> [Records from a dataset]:
........
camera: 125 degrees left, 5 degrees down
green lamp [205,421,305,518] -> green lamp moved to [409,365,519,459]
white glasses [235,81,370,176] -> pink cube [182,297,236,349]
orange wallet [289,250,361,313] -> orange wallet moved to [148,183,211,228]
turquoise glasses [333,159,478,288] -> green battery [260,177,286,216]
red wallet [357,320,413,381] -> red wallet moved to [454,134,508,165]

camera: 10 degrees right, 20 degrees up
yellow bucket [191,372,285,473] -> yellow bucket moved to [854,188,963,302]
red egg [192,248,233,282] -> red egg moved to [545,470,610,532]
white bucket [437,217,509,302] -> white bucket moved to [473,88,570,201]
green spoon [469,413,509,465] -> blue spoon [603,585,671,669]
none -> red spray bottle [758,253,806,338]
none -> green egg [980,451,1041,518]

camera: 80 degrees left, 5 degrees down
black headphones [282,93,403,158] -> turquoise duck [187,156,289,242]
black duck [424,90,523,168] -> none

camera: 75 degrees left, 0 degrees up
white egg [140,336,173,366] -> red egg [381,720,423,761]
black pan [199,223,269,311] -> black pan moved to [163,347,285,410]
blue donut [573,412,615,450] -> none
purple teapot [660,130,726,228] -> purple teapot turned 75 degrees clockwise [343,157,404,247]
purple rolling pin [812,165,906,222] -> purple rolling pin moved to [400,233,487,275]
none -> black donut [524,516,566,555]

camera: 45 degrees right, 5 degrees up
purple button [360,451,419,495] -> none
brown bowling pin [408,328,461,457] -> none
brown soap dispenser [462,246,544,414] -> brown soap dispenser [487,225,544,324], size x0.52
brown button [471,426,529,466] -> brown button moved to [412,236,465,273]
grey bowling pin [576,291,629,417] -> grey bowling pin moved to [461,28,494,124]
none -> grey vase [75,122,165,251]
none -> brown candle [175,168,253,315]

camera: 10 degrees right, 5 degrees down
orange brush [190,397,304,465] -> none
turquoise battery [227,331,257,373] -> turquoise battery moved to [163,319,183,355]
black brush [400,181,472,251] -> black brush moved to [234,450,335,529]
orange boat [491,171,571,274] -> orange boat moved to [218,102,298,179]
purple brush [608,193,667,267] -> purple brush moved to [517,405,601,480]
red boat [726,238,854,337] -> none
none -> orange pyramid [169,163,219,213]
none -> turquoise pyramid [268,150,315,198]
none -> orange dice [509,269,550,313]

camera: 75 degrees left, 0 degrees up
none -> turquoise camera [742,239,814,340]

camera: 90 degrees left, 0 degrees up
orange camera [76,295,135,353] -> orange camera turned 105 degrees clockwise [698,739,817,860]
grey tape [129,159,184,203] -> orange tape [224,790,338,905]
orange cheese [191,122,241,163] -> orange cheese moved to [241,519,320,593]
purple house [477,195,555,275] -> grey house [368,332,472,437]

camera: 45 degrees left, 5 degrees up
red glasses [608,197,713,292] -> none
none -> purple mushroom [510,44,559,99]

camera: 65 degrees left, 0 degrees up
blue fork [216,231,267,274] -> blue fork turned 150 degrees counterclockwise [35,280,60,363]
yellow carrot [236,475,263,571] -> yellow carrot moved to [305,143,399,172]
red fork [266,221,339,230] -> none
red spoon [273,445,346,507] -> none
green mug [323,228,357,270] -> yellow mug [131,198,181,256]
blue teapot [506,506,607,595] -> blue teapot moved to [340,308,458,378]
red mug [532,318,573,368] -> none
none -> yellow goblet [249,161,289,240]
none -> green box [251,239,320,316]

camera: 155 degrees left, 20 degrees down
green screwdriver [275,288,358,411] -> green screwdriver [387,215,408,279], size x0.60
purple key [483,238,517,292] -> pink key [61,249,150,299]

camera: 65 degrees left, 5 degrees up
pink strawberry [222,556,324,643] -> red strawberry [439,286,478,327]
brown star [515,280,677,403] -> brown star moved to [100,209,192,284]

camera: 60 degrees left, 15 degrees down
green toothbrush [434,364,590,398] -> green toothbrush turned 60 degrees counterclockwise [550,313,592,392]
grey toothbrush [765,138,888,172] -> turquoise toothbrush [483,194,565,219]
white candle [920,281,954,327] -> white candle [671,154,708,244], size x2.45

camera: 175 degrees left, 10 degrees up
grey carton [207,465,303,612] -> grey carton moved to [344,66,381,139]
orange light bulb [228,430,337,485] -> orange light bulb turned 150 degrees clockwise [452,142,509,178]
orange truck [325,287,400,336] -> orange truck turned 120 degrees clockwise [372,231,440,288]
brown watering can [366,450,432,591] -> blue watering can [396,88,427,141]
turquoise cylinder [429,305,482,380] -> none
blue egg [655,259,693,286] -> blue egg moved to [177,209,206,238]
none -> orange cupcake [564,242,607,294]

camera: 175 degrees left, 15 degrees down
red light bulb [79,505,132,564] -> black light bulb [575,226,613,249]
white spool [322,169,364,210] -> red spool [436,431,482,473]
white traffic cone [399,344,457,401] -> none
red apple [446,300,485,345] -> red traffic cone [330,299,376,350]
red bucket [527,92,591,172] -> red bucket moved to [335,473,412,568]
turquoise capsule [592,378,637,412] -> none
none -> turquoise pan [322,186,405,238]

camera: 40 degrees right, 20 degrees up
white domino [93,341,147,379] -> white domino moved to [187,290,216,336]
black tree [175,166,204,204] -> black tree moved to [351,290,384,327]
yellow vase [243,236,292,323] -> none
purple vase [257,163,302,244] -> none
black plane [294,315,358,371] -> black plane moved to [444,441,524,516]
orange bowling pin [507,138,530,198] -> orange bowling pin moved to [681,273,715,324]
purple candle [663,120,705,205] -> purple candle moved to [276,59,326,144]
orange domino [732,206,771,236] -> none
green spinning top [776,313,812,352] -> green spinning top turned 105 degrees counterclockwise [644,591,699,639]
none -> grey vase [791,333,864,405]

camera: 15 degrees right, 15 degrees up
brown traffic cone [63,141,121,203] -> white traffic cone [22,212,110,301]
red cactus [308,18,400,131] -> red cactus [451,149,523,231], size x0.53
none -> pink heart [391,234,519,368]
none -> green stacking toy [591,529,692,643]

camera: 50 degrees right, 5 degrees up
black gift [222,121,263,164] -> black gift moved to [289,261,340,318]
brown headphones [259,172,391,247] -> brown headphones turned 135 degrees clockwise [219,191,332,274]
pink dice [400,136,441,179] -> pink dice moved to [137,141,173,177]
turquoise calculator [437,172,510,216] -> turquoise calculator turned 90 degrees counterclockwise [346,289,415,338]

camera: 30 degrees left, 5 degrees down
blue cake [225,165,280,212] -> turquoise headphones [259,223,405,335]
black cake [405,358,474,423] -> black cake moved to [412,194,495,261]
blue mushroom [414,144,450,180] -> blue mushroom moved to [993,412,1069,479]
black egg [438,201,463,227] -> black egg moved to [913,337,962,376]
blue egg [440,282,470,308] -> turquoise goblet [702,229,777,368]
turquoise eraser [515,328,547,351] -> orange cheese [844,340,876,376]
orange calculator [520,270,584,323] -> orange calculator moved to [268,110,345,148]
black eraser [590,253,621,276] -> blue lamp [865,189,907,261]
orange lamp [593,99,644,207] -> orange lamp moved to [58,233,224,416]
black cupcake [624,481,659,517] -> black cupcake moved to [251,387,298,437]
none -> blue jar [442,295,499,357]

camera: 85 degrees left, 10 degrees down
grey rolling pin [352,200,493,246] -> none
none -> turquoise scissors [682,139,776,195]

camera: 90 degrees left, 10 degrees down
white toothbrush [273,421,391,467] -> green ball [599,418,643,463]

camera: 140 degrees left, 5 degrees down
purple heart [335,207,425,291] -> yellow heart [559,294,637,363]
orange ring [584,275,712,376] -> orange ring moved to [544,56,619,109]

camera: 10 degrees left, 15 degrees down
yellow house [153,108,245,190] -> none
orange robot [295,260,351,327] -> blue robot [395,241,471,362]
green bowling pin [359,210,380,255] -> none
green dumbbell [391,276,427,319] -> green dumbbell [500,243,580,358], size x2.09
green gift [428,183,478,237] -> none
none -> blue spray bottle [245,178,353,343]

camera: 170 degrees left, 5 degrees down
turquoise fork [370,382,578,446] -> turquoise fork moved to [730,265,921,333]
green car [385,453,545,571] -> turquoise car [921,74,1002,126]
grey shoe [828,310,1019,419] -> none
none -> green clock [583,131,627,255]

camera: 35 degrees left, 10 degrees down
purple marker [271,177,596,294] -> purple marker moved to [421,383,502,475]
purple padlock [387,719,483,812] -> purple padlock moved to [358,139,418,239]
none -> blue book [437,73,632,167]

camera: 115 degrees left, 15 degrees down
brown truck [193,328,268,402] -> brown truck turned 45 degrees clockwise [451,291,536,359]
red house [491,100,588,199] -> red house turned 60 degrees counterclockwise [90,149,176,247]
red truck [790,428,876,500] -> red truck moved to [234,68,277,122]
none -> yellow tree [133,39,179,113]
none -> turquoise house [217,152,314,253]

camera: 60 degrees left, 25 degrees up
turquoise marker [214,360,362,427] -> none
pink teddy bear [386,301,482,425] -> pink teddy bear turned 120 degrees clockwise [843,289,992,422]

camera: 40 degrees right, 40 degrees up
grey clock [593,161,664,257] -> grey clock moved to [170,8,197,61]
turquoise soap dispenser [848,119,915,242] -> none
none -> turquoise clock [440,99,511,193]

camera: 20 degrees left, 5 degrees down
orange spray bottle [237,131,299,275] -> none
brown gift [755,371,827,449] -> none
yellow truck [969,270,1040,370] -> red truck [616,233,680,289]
........
> [What is required]: From the records above, transcribe exactly the run of lines that opens with the line holding "orange cheese [191,122,241,163]" and closes with the line holding "yellow carrot [236,475,263,571]", both included.

> [Worked solution]:
orange cheese [191,122,241,163] -> orange cheese moved to [241,519,320,593]
purple house [477,195,555,275] -> grey house [368,332,472,437]

camera: 45 degrees left, 5 degrees up
red glasses [608,197,713,292] -> none
none -> purple mushroom [510,44,559,99]

camera: 65 degrees left, 0 degrees up
blue fork [216,231,267,274] -> blue fork turned 150 degrees counterclockwise [35,280,60,363]
yellow carrot [236,475,263,571] -> yellow carrot moved to [305,143,399,172]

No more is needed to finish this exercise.